__EXERCISE OBJECTIVE__
Start at the line in the entries below that contains "cyan line: (62, 350)", stop at the line that contains "black hexagon: (54, 88) -> (25, 74), moved", and output exactly the lines in that span, both ends included.

__RECORDS PROVIDED__
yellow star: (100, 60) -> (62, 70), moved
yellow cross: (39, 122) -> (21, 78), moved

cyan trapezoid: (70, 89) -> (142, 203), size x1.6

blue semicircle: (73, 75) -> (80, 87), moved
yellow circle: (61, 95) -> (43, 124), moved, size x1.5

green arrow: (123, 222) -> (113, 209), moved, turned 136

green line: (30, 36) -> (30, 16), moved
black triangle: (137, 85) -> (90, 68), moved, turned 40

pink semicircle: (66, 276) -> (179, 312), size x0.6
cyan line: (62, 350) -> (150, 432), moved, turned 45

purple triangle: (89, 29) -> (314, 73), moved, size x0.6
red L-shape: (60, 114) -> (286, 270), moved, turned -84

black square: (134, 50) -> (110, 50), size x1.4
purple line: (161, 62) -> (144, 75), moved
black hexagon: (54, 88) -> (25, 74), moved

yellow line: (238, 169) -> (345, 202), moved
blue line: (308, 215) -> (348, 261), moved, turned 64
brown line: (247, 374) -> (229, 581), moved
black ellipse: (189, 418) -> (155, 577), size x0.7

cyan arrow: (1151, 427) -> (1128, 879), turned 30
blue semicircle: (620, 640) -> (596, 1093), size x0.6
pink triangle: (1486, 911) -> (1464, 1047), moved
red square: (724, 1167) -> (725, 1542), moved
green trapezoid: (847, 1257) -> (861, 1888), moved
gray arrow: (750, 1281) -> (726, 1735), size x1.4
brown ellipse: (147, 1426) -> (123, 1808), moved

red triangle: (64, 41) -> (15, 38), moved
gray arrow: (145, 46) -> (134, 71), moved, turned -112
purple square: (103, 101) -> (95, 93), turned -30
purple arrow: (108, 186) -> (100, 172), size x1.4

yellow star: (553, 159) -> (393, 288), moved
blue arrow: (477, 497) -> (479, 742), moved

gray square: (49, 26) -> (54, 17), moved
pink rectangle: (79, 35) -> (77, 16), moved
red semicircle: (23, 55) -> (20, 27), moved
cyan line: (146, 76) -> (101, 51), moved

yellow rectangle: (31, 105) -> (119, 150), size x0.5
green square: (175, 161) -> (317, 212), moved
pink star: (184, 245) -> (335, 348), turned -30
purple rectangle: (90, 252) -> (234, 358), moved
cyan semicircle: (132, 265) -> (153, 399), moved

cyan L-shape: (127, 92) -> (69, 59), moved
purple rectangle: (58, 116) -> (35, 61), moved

__OUTPUT__
cyan line: (62, 350) -> (150, 432), moved, turned 45

purple triangle: (89, 29) -> (314, 73), moved, size x0.6
red L-shape: (60, 114) -> (286, 270), moved, turned -84

black square: (134, 50) -> (110, 50), size x1.4
purple line: (161, 62) -> (144, 75), moved
black hexagon: (54, 88) -> (25, 74), moved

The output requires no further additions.